• **WORK TO COMPLETE**:
Your answer must be every line of the data that holds the string "zener".

(DATA LISTING begins)

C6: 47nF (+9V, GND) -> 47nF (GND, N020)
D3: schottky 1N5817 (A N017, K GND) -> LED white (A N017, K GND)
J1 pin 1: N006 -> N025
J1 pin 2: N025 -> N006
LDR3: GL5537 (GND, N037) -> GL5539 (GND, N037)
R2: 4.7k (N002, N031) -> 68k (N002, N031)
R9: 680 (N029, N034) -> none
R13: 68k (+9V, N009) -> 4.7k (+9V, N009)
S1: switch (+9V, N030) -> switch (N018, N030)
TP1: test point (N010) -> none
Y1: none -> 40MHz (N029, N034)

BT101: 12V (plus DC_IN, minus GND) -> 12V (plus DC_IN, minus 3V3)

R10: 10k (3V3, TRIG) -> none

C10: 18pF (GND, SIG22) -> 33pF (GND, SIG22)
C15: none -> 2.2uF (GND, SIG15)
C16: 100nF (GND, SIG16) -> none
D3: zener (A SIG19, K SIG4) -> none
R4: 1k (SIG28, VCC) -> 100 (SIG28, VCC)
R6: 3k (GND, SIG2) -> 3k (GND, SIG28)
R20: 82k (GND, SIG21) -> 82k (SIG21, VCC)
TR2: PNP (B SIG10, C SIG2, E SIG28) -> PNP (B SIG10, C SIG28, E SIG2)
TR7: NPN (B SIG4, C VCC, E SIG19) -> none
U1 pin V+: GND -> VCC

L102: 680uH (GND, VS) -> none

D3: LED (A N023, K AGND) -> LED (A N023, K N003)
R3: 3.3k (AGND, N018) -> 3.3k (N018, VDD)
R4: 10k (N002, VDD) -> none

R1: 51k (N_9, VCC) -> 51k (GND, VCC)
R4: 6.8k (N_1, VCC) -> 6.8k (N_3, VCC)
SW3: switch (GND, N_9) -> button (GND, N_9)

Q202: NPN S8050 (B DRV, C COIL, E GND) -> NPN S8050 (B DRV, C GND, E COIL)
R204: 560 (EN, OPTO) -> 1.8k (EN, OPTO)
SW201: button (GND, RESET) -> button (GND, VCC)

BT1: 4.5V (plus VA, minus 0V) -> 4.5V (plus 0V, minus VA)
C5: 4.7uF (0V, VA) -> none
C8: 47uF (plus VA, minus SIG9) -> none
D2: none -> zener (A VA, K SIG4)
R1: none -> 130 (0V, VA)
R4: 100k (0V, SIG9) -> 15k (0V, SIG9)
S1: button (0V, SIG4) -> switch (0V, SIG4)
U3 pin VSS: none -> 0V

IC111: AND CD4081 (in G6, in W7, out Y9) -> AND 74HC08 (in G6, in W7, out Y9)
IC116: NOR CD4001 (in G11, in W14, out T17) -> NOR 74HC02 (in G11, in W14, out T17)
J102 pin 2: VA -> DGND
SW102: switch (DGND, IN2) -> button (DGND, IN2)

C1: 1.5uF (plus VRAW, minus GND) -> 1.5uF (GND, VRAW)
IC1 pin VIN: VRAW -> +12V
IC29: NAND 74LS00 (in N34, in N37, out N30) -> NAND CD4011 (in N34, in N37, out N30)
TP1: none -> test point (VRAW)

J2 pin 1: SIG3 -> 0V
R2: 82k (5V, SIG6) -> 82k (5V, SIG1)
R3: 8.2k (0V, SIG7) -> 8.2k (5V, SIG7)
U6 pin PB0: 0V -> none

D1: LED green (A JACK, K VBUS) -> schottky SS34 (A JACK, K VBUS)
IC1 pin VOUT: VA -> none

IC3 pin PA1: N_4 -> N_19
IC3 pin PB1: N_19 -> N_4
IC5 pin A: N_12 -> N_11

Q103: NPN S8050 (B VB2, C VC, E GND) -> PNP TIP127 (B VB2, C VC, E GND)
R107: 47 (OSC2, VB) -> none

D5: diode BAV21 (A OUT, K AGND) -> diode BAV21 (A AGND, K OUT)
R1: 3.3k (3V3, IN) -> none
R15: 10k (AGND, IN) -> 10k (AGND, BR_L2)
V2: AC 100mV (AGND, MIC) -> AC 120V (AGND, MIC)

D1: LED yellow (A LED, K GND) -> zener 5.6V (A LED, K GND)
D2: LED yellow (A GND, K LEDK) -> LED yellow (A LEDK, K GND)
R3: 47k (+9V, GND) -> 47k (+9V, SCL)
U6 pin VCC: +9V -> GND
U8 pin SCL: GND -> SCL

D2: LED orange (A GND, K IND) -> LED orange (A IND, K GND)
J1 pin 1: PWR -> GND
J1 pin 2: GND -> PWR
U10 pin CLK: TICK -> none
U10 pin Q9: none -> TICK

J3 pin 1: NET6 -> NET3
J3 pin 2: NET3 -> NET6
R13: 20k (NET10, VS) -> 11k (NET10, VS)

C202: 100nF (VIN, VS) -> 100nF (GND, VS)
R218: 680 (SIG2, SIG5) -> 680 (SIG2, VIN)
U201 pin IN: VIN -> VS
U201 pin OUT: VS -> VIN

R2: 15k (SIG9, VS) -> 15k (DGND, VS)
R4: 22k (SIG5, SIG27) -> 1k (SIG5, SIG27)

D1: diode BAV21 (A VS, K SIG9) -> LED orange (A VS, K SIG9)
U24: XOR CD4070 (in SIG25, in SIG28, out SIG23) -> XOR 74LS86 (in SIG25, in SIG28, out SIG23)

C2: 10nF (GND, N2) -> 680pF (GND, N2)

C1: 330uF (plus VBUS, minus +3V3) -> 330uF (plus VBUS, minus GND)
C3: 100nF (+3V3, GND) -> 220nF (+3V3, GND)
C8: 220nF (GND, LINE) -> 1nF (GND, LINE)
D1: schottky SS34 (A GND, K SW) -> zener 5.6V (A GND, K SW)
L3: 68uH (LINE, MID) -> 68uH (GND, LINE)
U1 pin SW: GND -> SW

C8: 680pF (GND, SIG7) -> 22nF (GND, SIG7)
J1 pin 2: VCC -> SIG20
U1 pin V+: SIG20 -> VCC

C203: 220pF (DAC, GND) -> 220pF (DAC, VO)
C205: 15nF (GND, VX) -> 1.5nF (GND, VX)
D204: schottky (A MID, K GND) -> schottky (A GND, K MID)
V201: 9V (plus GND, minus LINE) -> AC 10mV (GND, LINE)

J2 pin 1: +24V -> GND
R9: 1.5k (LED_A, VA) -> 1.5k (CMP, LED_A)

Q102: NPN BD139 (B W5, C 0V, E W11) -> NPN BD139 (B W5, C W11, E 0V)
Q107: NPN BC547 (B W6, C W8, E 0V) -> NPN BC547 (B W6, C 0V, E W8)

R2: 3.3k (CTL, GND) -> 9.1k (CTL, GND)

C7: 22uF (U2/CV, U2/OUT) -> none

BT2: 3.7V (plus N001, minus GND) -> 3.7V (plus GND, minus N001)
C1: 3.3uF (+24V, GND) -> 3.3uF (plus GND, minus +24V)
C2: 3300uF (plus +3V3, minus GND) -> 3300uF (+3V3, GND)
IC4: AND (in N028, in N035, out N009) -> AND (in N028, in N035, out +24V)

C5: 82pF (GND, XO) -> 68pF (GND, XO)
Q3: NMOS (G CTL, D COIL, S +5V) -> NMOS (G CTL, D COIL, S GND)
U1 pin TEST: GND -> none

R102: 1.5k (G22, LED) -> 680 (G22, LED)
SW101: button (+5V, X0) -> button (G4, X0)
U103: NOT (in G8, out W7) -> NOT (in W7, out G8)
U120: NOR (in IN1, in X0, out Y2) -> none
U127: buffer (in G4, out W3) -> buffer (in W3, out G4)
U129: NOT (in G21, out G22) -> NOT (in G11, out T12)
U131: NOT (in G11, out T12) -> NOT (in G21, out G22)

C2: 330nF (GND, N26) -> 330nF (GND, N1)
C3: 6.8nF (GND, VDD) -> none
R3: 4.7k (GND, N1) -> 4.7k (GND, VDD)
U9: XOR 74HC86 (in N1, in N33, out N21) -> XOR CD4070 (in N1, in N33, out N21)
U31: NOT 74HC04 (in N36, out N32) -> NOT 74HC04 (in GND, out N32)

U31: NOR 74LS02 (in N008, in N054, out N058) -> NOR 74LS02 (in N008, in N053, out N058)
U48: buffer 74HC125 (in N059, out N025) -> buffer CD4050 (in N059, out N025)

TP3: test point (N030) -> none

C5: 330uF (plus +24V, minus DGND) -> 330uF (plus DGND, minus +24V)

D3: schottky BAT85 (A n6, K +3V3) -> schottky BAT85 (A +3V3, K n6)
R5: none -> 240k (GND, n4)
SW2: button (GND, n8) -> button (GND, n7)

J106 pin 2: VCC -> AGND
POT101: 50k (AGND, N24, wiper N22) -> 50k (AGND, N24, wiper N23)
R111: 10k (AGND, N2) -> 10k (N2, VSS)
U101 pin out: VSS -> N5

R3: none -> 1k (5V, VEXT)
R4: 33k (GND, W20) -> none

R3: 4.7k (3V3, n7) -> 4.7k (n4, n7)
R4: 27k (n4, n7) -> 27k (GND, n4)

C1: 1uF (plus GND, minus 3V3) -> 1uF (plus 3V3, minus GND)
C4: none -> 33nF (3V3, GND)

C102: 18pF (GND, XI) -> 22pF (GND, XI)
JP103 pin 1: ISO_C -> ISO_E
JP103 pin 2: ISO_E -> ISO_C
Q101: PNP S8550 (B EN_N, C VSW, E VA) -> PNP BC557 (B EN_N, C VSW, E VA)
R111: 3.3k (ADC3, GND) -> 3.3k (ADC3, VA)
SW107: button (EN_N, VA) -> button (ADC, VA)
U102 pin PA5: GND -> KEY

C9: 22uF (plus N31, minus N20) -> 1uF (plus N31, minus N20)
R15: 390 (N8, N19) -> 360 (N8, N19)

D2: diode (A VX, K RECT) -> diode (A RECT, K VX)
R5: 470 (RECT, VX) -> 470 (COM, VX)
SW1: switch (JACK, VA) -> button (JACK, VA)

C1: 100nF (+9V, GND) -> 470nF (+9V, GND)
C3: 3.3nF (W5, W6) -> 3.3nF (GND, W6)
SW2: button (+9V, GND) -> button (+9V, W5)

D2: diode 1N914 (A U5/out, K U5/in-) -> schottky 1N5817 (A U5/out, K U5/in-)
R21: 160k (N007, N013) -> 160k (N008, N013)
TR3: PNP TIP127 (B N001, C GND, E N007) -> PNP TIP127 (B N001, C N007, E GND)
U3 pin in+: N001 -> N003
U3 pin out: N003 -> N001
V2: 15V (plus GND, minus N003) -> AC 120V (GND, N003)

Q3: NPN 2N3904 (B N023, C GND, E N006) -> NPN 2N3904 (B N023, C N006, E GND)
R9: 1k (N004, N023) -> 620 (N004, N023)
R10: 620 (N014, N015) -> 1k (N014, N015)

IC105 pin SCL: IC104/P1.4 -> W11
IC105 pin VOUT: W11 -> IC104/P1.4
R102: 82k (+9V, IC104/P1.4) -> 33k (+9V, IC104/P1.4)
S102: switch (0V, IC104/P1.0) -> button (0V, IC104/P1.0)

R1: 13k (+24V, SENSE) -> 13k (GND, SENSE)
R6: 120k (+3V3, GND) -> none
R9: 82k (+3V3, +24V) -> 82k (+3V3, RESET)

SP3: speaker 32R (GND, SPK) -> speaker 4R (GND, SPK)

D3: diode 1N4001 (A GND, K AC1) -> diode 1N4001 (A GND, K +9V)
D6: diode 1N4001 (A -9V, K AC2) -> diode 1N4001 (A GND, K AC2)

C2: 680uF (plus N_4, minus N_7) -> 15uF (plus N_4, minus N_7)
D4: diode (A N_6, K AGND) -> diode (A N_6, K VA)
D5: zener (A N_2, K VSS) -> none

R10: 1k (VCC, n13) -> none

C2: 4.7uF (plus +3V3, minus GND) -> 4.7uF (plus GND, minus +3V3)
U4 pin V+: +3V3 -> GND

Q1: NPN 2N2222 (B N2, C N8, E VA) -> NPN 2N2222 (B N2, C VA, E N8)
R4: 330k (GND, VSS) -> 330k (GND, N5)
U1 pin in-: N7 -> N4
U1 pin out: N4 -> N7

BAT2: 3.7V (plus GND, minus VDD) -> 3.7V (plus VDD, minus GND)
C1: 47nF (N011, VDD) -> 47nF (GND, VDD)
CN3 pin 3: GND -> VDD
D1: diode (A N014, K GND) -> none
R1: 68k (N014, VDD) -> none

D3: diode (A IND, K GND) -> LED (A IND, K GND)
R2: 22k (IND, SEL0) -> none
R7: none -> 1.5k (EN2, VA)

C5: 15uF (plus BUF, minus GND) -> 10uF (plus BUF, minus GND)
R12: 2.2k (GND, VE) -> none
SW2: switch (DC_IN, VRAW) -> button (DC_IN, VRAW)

(DATA LISTING ends)

• **RESULT OF THE EXERCISE**:
D3: zener (A SIG19, K SIG4) -> none
D2: none -> zener (A VA, K SIG4)
D1: LED yellow (A LED, K GND) -> zener 5.6V (A LED, K GND)
D1: schottky SS34 (A GND, K SW) -> zener 5.6V (A GND, K SW)
D5: zener (A N_2, K VSS) -> none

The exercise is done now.